:: Task goal ::
Please return only the lines from the one holding "purple 1x3 brick" through the one holding "brown 1x4 brick [213,61,319,174] -> none", exactly as they appear in the records below, both ends included.

:: Provided data ::
----------

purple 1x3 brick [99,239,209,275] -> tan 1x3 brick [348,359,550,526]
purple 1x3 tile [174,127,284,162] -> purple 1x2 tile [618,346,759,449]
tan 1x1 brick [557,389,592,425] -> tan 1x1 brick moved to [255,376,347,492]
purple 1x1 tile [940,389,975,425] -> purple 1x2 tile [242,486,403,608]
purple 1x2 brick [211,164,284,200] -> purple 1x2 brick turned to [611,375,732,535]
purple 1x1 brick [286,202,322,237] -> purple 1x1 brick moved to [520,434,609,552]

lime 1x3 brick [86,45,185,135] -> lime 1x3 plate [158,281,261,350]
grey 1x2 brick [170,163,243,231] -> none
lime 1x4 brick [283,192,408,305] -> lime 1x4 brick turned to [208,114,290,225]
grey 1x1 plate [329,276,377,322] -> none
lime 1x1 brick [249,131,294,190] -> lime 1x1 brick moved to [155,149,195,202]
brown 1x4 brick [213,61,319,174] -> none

----------

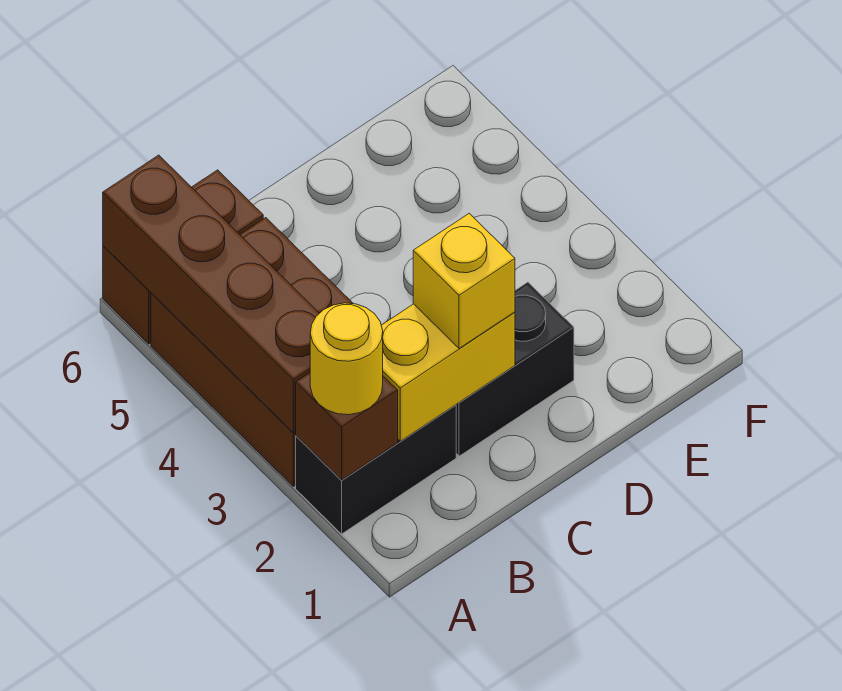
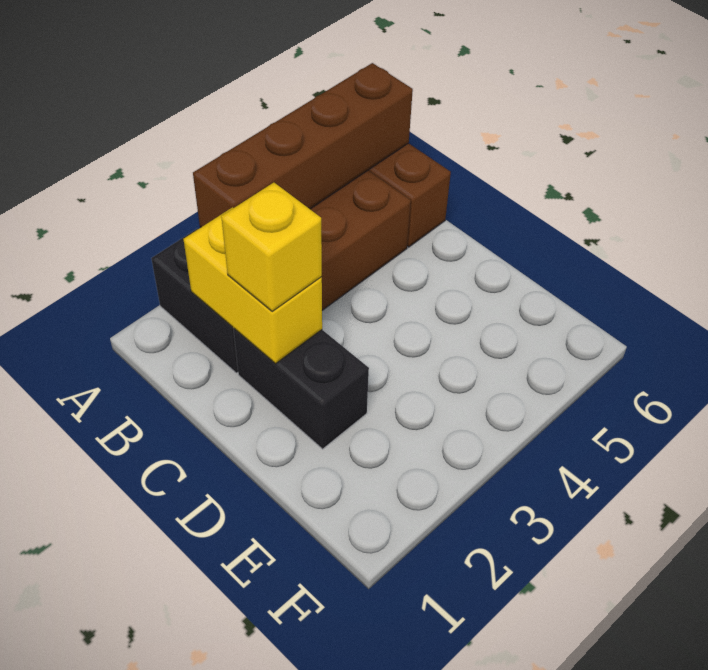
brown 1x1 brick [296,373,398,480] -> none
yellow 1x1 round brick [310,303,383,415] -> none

----------

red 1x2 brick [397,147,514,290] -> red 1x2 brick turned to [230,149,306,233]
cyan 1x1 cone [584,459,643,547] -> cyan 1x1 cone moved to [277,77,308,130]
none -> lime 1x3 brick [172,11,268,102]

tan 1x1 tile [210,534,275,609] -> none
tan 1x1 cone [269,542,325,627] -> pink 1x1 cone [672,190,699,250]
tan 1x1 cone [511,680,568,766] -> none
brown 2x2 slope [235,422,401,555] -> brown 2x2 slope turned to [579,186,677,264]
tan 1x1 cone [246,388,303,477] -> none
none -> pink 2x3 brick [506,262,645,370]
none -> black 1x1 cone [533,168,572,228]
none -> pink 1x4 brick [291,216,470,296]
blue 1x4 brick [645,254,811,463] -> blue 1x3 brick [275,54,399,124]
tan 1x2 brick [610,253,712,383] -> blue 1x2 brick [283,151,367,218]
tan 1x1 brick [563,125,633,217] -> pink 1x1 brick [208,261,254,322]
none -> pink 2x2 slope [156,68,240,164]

----------

:: Answer section ::
purple 1x3 brick [99,239,209,275] -> tan 1x3 brick [348,359,550,526]
purple 1x3 tile [174,127,284,162] -> purple 1x2 tile [618,346,759,449]
tan 1x1 brick [557,389,592,425] -> tan 1x1 brick moved to [255,376,347,492]
purple 1x1 tile [940,389,975,425] -> purple 1x2 tile [242,486,403,608]
purple 1x2 brick [211,164,284,200] -> purple 1x2 brick turned to [611,375,732,535]
purple 1x1 brick [286,202,322,237] -> purple 1x1 brick moved to [520,434,609,552]

lime 1x3 brick [86,45,185,135] -> lime 1x3 plate [158,281,261,350]
grey 1x2 brick [170,163,243,231] -> none
lime 1x4 brick [283,192,408,305] -> lime 1x4 brick turned to [208,114,290,225]
grey 1x1 plate [329,276,377,322] -> none
lime 1x1 brick [249,131,294,190] -> lime 1x1 brick moved to [155,149,195,202]
brown 1x4 brick [213,61,319,174] -> none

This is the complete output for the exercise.